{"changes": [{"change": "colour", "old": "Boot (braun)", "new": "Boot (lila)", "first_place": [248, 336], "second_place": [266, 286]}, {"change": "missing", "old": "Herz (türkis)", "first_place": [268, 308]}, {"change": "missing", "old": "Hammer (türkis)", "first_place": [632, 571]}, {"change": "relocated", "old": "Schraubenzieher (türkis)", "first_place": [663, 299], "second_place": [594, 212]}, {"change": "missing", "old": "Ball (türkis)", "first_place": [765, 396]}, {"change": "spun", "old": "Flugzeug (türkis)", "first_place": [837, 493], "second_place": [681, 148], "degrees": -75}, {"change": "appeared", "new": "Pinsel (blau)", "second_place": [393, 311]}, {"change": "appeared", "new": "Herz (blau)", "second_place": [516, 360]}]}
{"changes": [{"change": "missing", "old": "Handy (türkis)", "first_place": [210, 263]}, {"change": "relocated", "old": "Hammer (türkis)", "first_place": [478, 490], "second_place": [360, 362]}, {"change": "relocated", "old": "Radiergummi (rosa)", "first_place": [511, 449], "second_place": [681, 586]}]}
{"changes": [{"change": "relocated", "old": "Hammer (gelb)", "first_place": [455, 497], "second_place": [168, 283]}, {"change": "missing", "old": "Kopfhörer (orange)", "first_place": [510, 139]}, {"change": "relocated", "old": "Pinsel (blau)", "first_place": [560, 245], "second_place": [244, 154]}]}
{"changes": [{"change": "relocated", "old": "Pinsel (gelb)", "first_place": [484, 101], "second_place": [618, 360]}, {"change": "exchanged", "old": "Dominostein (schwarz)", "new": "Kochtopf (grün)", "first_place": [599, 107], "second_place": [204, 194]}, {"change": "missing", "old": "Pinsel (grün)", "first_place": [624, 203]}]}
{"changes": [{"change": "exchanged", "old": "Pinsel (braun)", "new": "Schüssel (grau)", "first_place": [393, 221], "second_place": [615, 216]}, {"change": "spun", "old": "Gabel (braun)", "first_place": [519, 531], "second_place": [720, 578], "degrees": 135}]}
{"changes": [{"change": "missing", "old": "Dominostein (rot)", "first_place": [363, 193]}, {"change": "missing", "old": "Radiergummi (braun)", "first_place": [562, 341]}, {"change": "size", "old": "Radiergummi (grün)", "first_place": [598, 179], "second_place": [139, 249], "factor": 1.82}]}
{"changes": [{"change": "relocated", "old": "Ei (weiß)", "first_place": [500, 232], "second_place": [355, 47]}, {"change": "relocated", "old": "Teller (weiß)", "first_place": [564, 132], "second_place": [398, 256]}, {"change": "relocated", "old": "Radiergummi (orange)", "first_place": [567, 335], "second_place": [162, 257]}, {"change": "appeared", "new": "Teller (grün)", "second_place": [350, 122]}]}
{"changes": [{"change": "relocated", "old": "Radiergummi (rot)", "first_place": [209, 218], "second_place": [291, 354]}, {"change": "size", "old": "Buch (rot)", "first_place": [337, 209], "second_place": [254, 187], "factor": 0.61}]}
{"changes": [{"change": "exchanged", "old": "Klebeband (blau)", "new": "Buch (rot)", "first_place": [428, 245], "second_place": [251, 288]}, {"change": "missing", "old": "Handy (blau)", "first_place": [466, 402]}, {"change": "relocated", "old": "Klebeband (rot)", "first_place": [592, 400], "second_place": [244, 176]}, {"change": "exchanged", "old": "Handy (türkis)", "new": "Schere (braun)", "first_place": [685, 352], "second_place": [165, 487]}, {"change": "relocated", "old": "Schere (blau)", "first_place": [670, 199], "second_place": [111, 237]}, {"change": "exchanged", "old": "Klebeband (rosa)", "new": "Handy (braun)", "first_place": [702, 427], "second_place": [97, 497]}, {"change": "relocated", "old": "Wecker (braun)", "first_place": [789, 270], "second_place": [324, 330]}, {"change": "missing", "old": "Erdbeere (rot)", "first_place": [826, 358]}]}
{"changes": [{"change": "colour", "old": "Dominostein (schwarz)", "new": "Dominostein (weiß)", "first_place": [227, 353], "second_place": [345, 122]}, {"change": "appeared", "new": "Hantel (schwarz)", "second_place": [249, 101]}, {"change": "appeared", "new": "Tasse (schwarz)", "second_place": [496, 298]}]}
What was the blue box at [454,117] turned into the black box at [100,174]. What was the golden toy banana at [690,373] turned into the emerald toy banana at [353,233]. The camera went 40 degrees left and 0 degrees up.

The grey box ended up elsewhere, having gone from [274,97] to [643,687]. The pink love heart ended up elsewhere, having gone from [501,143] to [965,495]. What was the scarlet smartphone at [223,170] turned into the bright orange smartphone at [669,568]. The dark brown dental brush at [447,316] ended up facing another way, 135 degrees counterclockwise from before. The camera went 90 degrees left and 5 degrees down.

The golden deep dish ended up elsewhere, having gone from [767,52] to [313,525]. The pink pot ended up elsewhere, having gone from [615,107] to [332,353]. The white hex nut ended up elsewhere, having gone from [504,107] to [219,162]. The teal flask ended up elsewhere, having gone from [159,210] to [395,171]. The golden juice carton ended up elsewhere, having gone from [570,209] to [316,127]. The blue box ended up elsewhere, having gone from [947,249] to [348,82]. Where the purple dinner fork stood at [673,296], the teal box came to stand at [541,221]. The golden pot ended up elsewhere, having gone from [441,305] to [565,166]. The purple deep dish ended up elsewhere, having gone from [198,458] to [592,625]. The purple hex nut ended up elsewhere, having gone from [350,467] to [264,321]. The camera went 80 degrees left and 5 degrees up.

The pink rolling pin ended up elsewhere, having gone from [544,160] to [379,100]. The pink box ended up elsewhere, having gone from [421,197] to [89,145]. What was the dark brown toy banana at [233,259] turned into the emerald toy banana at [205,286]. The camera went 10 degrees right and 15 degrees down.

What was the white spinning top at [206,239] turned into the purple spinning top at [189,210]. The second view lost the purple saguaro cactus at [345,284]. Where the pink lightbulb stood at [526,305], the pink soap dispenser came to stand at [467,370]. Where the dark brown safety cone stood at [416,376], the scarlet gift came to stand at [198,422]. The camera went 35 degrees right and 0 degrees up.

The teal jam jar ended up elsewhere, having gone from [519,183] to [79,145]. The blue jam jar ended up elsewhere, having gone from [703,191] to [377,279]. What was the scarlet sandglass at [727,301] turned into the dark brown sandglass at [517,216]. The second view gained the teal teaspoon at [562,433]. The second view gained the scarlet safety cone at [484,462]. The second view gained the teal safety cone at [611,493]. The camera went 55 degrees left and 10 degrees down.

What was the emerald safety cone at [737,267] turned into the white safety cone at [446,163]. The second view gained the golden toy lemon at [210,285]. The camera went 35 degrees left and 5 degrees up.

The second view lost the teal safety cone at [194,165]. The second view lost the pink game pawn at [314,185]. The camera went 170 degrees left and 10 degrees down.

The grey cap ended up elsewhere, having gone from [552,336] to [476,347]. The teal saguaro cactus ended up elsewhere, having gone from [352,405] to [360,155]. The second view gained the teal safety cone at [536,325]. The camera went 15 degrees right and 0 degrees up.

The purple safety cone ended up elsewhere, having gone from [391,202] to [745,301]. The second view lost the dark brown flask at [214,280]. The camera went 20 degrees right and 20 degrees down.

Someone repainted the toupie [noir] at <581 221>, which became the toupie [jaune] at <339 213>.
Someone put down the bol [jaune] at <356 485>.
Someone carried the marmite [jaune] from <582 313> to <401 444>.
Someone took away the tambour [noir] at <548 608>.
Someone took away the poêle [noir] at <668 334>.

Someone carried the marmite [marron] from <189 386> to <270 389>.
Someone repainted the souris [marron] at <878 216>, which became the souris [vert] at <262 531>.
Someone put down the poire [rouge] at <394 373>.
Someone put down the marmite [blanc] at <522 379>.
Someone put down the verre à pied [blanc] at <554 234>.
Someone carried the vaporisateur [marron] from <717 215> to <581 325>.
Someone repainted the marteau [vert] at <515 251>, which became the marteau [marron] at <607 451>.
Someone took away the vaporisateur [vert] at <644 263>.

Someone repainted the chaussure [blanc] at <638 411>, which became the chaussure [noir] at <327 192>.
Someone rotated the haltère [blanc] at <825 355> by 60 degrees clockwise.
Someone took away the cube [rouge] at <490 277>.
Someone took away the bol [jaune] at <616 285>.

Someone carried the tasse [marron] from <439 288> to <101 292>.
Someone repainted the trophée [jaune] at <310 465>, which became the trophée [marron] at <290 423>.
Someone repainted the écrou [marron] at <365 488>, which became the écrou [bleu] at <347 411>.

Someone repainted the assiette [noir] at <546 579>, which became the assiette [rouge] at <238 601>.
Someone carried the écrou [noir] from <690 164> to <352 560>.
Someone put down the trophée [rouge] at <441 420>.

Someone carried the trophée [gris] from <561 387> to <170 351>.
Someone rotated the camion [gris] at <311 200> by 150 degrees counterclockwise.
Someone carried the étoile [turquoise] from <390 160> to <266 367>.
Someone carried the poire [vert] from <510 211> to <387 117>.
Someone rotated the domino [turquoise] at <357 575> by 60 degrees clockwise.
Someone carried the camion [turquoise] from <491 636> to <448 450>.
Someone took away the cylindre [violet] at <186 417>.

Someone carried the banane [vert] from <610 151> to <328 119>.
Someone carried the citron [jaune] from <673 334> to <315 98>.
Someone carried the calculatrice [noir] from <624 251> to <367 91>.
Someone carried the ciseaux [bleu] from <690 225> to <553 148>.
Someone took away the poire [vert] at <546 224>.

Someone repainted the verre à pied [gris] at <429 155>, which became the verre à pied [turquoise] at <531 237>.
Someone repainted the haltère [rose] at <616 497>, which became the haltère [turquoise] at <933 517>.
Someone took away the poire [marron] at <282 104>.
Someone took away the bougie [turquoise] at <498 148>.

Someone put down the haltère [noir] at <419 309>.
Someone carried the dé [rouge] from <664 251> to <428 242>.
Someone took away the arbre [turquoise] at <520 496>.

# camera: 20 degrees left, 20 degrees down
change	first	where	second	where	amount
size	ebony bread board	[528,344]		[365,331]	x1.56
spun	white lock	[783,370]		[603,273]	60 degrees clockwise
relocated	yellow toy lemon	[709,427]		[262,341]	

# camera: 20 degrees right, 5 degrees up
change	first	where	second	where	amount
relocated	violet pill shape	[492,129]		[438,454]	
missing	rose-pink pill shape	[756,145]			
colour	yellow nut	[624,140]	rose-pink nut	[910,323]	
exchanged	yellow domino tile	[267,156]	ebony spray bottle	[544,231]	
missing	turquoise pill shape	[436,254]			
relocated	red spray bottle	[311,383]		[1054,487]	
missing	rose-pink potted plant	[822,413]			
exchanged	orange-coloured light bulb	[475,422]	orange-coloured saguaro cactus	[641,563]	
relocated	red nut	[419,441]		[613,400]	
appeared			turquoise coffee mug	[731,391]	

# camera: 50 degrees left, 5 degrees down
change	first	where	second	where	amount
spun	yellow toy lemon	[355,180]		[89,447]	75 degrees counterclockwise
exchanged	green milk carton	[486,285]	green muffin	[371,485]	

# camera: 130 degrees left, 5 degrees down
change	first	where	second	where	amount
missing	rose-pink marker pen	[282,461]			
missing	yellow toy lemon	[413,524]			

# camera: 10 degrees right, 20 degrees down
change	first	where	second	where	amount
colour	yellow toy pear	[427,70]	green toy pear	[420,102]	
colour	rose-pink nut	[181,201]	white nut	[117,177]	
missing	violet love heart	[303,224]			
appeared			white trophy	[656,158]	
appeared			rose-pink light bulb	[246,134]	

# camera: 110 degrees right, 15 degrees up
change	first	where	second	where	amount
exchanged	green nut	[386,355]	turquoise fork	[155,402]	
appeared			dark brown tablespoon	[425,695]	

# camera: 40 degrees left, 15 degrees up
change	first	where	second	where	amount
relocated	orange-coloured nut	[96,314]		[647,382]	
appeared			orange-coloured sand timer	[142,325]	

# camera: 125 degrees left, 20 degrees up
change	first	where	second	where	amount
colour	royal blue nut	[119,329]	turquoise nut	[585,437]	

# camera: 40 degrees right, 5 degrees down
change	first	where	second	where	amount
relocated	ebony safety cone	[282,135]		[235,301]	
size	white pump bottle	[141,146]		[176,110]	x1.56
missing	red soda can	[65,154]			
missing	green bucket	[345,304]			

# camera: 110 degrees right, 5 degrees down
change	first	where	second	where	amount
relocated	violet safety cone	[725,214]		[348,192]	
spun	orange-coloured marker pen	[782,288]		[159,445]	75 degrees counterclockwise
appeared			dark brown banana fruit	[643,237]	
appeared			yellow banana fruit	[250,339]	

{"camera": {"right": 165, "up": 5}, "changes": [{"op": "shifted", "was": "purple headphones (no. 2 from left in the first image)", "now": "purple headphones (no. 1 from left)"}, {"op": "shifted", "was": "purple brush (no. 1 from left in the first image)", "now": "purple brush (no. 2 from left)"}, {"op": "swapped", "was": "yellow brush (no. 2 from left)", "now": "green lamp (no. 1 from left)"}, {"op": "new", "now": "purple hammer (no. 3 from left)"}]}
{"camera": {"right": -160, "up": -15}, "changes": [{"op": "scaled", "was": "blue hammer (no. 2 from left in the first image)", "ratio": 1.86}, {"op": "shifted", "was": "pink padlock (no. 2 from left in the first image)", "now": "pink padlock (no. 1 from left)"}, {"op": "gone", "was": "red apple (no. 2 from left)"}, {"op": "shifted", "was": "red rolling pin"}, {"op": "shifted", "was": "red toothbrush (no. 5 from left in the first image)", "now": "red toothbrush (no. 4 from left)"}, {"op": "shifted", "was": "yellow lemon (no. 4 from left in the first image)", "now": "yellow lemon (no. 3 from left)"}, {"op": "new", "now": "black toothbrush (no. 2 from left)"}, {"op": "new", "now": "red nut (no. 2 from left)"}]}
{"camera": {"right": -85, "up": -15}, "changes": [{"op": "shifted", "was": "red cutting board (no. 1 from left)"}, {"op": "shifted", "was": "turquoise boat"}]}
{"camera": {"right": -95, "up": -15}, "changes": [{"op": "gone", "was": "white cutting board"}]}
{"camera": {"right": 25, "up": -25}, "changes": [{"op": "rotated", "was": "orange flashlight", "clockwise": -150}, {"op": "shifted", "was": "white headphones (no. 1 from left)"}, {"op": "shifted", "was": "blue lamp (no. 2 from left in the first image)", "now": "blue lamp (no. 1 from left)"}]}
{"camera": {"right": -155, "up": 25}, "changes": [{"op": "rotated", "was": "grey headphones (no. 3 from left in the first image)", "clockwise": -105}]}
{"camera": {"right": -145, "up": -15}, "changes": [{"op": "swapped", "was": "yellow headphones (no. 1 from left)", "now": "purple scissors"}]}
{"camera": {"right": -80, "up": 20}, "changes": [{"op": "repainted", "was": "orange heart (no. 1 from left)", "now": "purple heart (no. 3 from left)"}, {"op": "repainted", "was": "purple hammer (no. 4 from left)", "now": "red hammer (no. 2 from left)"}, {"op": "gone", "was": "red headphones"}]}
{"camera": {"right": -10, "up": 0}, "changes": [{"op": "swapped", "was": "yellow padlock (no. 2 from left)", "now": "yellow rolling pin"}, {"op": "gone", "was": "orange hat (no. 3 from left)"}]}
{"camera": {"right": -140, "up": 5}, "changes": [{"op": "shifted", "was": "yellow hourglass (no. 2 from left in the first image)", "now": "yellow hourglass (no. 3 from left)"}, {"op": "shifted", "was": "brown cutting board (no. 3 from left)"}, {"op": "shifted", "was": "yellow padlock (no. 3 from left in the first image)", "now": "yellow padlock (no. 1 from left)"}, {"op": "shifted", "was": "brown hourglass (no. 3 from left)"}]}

-=-=-

Above are records; repeat only the lines starting at the line with "Someone repainted the toupie" and ending at the line with "Someone took away the tambour", exactly as they appear, both included.

Output below
Someone repainted the toupie [noir] at <581 221>, which became the toupie [jaune] at <339 213>.
Someone put down the bol [jaune] at <356 485>.
Someone carried the marmite [jaune] from <582 313> to <401 444>.
Someone took away the tambour [noir] at <548 608>.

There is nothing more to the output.